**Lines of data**

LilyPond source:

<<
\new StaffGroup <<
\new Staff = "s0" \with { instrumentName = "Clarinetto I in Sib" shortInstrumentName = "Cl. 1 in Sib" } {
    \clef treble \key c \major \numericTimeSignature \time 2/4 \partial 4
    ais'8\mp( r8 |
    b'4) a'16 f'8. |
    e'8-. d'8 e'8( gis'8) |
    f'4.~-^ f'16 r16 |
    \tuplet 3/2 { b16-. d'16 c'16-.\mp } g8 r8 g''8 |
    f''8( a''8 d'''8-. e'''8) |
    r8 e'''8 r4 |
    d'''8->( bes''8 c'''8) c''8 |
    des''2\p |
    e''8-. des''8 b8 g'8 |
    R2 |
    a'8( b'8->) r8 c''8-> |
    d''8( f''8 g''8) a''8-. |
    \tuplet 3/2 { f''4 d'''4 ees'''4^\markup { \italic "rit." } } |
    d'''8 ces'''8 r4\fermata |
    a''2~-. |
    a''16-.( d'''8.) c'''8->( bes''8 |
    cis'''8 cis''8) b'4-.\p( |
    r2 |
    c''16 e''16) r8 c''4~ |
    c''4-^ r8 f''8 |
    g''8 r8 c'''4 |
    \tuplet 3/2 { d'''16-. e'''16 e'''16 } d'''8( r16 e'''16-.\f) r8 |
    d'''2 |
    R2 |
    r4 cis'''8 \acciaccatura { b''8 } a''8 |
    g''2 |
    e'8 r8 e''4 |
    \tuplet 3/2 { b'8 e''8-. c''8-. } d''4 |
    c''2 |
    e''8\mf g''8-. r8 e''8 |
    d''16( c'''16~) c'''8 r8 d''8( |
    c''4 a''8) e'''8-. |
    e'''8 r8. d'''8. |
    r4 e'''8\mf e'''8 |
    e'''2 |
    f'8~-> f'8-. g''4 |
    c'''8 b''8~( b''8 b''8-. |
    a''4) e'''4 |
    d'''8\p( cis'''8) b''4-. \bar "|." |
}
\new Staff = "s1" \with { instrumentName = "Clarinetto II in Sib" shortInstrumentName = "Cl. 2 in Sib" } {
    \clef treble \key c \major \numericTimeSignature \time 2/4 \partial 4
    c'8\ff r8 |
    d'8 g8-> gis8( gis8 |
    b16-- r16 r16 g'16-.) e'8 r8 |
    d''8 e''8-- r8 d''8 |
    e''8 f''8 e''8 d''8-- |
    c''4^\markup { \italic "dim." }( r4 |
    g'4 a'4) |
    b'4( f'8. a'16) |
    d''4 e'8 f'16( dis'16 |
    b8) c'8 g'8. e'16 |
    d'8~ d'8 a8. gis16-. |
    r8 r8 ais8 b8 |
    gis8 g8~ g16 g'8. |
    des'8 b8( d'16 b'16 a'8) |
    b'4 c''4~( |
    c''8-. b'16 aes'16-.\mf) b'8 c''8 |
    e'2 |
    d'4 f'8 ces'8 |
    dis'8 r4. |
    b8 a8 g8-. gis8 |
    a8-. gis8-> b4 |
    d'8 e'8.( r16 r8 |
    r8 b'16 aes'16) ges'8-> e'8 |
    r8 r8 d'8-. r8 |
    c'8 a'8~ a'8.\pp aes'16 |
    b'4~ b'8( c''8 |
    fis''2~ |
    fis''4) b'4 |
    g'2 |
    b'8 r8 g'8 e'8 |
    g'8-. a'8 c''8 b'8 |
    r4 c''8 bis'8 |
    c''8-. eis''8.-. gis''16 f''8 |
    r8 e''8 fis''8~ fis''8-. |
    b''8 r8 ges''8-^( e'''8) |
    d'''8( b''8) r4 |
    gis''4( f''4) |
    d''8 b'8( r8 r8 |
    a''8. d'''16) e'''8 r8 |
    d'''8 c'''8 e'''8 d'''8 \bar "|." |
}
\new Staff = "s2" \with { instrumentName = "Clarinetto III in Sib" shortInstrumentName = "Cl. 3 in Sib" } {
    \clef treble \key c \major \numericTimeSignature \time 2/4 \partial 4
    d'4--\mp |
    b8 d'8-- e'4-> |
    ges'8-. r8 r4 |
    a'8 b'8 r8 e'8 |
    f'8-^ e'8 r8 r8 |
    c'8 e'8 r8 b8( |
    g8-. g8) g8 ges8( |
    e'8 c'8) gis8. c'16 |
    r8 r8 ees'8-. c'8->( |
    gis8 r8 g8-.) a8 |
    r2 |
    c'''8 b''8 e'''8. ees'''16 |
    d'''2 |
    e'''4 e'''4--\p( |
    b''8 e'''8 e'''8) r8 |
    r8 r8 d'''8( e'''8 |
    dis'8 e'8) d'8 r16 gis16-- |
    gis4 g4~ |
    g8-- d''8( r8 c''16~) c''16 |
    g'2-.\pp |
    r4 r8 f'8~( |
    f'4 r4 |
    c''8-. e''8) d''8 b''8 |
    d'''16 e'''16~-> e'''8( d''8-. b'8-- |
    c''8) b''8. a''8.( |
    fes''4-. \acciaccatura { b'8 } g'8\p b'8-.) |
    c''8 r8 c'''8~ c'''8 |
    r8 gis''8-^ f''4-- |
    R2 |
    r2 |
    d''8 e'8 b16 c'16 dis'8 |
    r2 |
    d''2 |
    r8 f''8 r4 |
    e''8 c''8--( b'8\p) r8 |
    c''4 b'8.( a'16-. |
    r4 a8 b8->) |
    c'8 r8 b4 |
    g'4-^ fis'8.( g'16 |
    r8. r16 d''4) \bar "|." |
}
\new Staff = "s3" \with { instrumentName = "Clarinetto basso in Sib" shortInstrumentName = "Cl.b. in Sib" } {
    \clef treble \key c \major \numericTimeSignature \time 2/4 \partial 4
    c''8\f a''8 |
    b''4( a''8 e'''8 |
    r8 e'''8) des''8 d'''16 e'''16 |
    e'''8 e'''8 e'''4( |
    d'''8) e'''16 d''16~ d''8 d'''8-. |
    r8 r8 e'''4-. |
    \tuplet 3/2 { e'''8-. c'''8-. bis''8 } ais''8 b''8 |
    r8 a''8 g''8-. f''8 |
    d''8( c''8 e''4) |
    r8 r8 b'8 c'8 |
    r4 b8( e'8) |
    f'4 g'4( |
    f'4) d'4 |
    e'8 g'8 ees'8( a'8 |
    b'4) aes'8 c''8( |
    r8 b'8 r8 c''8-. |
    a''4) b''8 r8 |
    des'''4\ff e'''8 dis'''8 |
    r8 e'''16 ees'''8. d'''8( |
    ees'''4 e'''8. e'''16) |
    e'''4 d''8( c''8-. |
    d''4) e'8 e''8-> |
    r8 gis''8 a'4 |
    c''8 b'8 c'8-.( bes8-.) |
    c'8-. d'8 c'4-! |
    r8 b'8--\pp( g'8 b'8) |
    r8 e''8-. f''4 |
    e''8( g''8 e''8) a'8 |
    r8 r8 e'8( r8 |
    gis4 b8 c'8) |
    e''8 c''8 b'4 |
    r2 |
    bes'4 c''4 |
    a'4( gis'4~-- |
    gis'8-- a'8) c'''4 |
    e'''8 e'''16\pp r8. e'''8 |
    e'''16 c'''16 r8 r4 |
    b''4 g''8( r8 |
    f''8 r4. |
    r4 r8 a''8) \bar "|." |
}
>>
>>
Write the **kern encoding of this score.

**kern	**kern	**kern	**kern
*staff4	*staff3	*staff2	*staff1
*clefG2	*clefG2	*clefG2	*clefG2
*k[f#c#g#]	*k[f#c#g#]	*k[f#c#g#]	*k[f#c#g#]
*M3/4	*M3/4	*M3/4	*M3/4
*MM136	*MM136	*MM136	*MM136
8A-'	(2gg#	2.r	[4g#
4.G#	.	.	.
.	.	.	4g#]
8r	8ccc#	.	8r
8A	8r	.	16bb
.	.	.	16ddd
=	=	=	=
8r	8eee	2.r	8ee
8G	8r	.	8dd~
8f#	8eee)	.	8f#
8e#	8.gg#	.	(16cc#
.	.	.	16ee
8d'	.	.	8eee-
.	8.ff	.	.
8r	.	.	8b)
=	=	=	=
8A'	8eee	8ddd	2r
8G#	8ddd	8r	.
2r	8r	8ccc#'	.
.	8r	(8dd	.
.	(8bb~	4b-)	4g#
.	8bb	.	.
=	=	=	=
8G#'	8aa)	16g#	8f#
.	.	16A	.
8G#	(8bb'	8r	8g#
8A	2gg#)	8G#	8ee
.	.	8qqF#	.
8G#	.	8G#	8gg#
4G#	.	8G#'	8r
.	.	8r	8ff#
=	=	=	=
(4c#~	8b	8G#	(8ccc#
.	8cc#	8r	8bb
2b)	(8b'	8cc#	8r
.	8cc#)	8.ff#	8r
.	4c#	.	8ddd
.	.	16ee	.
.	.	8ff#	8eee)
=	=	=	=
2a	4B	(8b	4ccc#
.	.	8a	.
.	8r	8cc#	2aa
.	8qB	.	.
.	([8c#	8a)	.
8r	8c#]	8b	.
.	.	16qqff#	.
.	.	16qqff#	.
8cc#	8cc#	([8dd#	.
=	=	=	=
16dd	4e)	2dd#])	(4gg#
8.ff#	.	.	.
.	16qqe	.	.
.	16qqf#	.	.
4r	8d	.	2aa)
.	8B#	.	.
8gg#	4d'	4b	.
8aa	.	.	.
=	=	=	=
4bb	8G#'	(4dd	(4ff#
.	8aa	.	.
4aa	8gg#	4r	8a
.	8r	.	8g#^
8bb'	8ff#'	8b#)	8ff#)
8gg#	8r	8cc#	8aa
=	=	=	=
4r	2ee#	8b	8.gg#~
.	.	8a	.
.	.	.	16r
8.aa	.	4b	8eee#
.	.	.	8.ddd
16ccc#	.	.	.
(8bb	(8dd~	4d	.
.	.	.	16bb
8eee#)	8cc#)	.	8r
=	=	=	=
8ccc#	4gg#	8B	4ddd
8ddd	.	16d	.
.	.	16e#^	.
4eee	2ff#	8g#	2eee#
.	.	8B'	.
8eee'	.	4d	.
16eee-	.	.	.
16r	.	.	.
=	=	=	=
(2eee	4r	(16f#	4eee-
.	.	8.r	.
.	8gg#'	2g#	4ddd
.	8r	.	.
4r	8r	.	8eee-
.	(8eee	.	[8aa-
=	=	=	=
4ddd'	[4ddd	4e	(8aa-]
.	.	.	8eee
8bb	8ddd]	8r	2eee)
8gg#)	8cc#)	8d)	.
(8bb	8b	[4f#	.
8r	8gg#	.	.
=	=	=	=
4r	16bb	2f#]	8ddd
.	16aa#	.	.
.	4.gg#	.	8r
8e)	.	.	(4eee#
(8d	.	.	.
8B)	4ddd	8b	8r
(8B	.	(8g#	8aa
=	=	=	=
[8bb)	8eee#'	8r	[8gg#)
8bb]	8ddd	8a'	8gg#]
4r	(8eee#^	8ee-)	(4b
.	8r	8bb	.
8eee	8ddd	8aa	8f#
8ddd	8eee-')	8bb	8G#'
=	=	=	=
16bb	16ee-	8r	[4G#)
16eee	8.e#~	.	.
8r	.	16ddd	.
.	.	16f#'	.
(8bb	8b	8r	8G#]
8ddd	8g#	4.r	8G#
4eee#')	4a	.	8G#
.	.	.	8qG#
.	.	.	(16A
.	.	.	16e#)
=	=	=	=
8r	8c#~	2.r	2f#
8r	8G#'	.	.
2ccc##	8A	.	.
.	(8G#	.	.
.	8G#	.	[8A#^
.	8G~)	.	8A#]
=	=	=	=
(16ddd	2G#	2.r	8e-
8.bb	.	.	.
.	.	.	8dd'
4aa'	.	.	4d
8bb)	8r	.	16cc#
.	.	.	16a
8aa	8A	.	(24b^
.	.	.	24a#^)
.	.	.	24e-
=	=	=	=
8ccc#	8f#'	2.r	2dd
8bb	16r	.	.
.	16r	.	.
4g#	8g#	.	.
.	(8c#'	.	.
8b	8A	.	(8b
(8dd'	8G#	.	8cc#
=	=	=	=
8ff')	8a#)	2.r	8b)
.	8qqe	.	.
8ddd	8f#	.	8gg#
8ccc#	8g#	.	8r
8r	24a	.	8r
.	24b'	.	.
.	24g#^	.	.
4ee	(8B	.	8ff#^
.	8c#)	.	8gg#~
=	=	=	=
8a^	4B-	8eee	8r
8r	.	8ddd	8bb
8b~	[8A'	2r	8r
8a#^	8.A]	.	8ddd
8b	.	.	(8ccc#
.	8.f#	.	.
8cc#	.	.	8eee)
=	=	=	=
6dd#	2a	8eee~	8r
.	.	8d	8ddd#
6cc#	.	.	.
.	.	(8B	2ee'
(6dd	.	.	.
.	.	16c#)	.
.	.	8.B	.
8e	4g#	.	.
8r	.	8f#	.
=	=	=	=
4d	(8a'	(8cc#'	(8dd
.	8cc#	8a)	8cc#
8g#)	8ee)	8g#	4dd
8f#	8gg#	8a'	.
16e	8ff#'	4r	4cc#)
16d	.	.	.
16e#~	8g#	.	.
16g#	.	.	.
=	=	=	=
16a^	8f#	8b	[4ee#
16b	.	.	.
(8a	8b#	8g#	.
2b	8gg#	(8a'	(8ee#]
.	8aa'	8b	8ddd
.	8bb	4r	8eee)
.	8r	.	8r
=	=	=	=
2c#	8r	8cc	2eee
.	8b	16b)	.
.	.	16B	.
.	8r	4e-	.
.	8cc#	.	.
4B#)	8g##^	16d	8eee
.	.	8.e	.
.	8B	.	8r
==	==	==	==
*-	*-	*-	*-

**Given task**
How many of the lines above contain the string "Clarinetto"? Give only the number.

**Reply to the exercise**
4